### Aim of the task
Give the number of lines below that hold the string "none", and nothing more.

START Information provided

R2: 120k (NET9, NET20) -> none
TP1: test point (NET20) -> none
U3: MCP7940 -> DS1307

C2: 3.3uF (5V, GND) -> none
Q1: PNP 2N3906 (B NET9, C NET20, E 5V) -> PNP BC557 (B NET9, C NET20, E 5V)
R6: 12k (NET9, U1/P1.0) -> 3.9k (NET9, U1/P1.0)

END Information provided
START Information provided

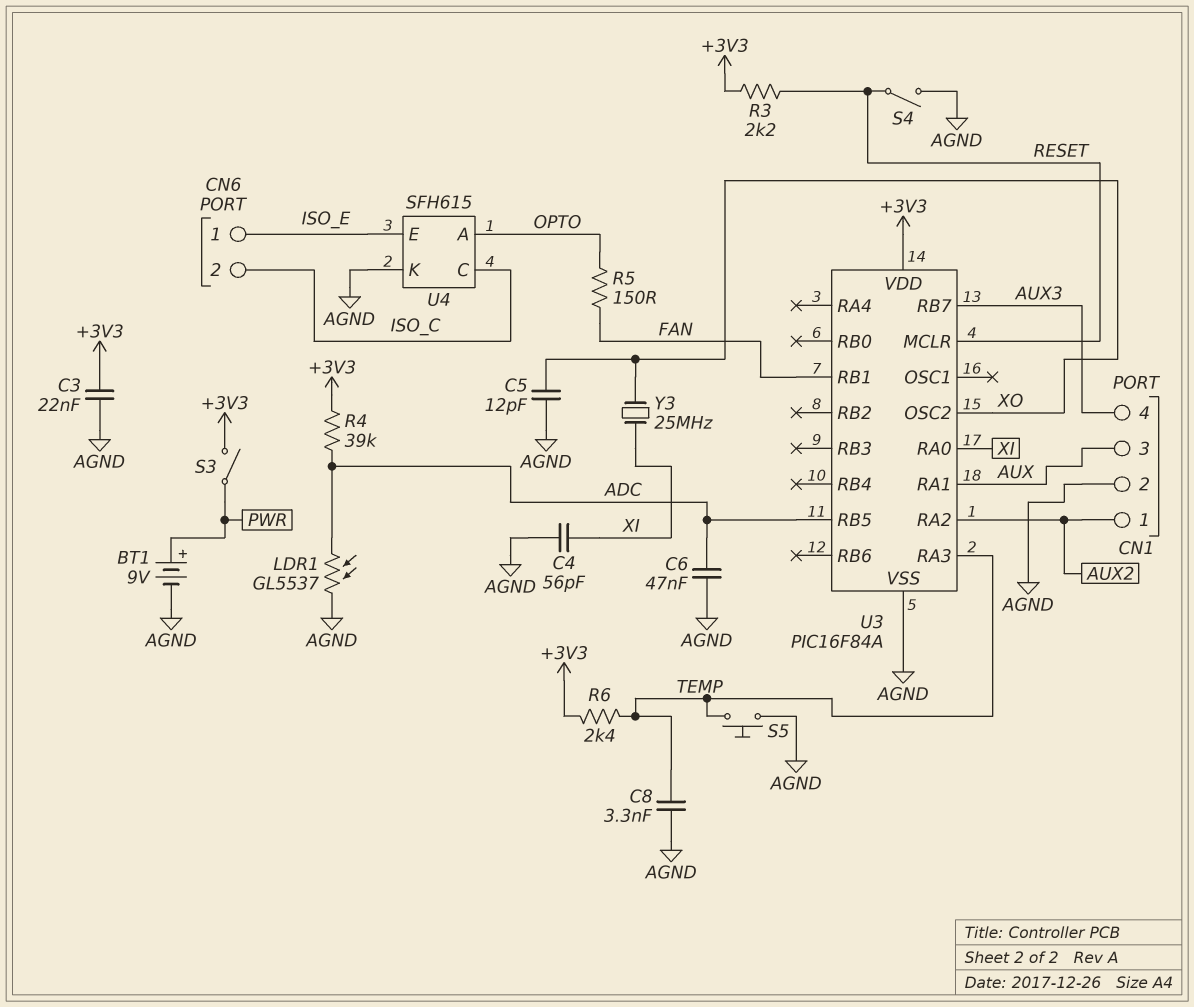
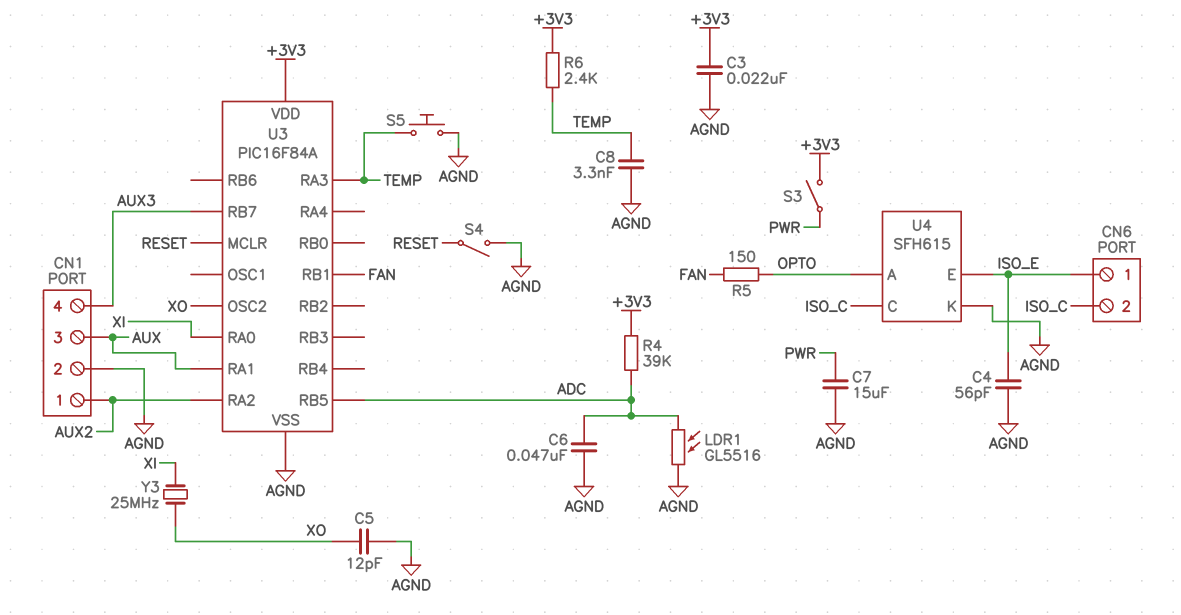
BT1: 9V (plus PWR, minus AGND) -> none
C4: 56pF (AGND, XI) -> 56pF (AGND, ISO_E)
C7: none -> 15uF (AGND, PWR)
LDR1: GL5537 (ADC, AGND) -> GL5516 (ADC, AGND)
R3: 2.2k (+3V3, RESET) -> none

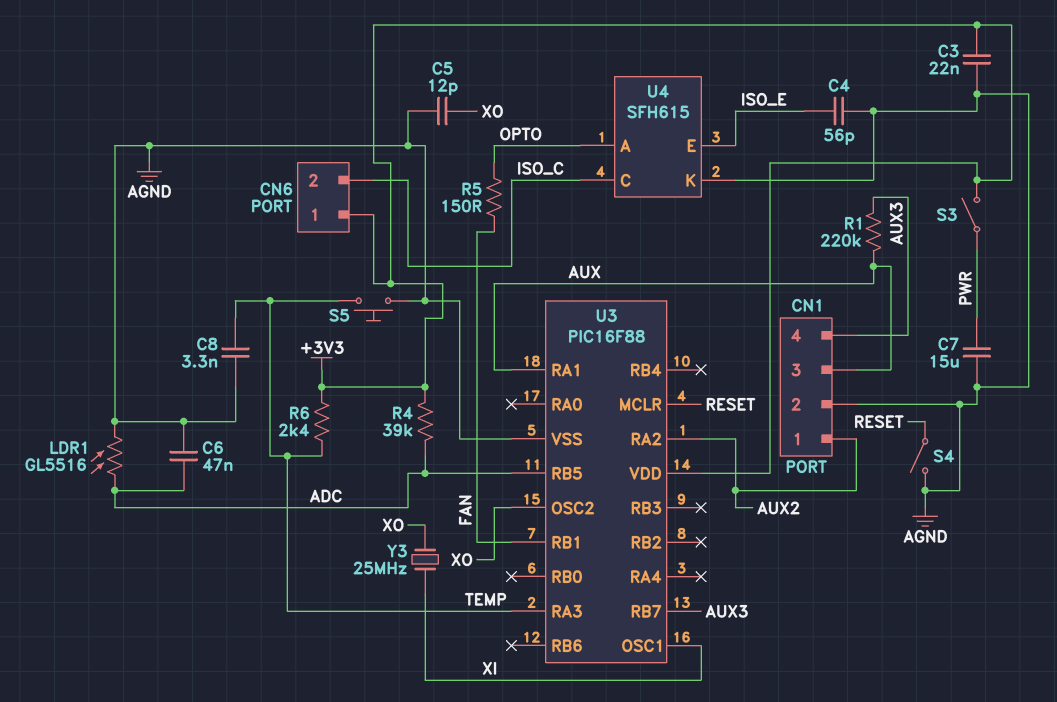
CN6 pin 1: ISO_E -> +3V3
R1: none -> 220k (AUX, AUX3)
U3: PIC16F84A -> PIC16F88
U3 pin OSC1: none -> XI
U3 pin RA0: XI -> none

END Information provided

### Response for this exercise
9